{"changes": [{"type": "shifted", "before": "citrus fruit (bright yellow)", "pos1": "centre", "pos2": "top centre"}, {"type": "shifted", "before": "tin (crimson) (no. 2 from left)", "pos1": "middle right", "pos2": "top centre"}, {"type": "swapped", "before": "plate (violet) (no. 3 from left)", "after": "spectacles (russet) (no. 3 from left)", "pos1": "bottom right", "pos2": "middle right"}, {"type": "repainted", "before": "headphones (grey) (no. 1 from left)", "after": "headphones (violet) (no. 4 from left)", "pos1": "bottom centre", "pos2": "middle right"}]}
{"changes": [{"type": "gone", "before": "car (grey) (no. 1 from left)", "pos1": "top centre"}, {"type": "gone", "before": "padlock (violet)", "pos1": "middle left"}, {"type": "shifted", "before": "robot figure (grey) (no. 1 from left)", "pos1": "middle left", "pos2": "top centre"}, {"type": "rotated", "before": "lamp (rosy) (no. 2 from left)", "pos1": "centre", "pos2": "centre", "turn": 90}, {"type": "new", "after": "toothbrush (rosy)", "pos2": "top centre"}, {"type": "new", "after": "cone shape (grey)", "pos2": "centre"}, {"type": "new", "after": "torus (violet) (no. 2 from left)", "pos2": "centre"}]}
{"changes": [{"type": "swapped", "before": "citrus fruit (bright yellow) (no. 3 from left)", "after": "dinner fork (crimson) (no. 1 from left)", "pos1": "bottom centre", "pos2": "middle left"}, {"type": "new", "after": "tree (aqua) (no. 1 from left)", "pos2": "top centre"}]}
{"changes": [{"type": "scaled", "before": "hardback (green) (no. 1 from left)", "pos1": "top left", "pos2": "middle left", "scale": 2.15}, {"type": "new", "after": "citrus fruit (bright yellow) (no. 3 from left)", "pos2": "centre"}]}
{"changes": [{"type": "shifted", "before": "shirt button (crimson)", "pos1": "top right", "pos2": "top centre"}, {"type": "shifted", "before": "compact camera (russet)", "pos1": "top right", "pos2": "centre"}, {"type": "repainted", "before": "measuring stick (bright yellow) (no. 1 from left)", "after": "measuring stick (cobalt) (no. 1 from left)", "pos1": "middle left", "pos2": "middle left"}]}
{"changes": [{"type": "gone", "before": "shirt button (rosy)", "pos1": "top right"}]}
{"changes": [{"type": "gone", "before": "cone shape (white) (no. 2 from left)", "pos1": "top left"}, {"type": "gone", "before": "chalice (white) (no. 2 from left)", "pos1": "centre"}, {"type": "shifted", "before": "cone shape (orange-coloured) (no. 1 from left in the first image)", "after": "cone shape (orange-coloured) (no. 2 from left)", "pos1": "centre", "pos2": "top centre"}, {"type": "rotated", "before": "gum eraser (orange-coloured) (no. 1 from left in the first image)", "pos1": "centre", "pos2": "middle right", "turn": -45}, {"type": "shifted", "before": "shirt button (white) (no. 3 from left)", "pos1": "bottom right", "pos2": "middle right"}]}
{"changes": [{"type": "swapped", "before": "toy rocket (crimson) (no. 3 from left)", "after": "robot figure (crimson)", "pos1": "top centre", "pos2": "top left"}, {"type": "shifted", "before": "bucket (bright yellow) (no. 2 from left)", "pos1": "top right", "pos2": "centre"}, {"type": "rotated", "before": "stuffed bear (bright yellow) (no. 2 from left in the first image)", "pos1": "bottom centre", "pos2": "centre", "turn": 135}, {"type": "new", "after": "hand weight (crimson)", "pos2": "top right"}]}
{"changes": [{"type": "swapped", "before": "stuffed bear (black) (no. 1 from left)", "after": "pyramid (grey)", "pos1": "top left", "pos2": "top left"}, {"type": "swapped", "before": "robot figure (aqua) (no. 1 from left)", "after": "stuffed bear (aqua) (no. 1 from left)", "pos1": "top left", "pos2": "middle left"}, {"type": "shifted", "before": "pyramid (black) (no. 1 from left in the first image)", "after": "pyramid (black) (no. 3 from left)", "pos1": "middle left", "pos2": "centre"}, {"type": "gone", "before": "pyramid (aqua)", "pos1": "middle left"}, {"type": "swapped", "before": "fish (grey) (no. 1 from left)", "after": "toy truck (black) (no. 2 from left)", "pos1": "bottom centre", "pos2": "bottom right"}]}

===

◆ **What the task requires**
Could you copy the listing above word for word?

◆ **Reply**
{"changes": [{"type": "shifted", "before": "citrus fruit (bright yellow)", "pos1": "centre", "pos2": "top centre"}, {"type": "shifted", "before": "tin (crimson) (no. 2 from left)", "pos1": "middle right", "pos2": "top centre"}, {"type": "swapped", "before": "plate (violet) (no. 3 from left)", "after": "spectacles (russet) (no. 3 from left)", "pos1": "bottom right", "pos2": "middle right"}, {"type": "repainted", "before": "headphones (grey) (no. 1 from left)", "after": "headphones (violet) (no. 4 from left)", "pos1": "bottom centre", "pos2": "middle right"}]}
{"changes": [{"type": "gone", "before": "car (grey) (no. 1 from left)", "pos1": "top centre"}, {"type": "gone", "before": "padlock (violet)", "pos1": "middle left"}, {"type": "shifted", "before": "robot figure (grey) (no. 1 from left)", "pos1": "middle left", "pos2": "top centre"}, {"type": "rotated", "before": "lamp (rosy) (no. 2 from left)", "pos1": "centre", "pos2": "centre", "turn": 90}, {"type": "new", "after": "toothbrush (rosy)", "pos2": "top centre"}, {"type": "new", "after": "cone shape (grey)", "pos2": "centre"}, {"type": "new", "after": "torus (violet) (no. 2 from left)", "pos2": "centre"}]}
{"changes": [{"type": "swapped", "before": "citrus fruit (bright yellow) (no. 3 from left)", "after": "dinner fork (crimson) (no. 1 from left)", "pos1": "bottom centre", "pos2": "middle left"}, {"type": "new", "after": "tree (aqua) (no. 1 from left)", "pos2": "top centre"}]}
{"changes": [{"type": "scaled", "before": "hardback (green) (no. 1 from left)", "pos1": "top left", "pos2": "middle left", "scale": 2.15}, {"type": "new", "after": "citrus fruit (bright yellow) (no. 3 from left)", "pos2": "centre"}]}
{"changes": [{"type": "shifted", "before": "shirt button (crimson)", "pos1": "top right", "pos2": "top centre"}, {"type": "shifted", "before": "compact camera (russet)", "pos1": "top right", "pos2": "centre"}, {"type": "repainted", "before": "measuring stick (bright yellow) (no. 1 from left)", "after": "measuring stick (cobalt) (no. 1 from left)", "pos1": "middle left", "pos2": "middle left"}]}
{"changes": [{"type": "gone", "before": "shirt button (rosy)", "pos1": "top right"}]}
{"changes": [{"type": "gone", "before": "cone shape (white) (no. 2 from left)", "pos1": "top left"}, {"type": "gone", "before": "chalice (white) (no. 2 from left)", "pos1": "centre"}, {"type": "shifted", "before": "cone shape (orange-coloured) (no. 1 from left in the first image)", "after": "cone shape (orange-coloured) (no. 2 from left)", "pos1": "centre", "pos2": "top centre"}, {"type": "rotated", "before": "gum eraser (orange-coloured) (no. 1 from left in the first image)", "pos1": "centre", "pos2": "middle right", "turn": -45}, {"type": "shifted", "before": "shirt button (white) (no. 3 from left)", "pos1": "bottom right", "pos2": "middle right"}]}
{"changes": [{"type": "swapped", "before": "toy rocket (crimson) (no. 3 from left)", "after": "robot figure (crimson)", "pos1": "top centre", "pos2": "top left"}, {"type": "shifted", "before": "bucket (bright yellow) (no. 2 from left)", "pos1": "top right", "pos2": "centre"}, {"type": "rotated", "before": "stuffed bear (bright yellow) (no. 2 from left in the first image)", "pos1": "bottom centre", "pos2": "centre", "turn": 135}, {"type": "new", "after": "hand weight (crimson)", "pos2": "top right"}]}
{"changes": [{"type": "swapped", "before": "stuffed bear (black) (no. 1 from left)", "after": "pyramid (grey)", "pos1": "top left", "pos2": "top left"}, {"type": "swapped", "before": "robot figure (aqua) (no. 1 from left)", "after": "stuffed bear (aqua) (no. 1 from left)", "pos1": "top left", "pos2": "middle left"}, {"type": "shifted", "before": "pyramid (black) (no. 1 from left in the first image)", "after": "pyramid (black) (no. 3 from left)", "pos1": "middle left", "pos2": "centre"}, {"type": "gone", "before": "pyramid (aqua)", "pos1": "middle left"}, {"type": "swapped", "before": "fish (grey) (no. 1 from left)", "after": "toy truck (black) (no. 2 from left)", "pos1": "bottom centre", "pos2": "bottom right"}]}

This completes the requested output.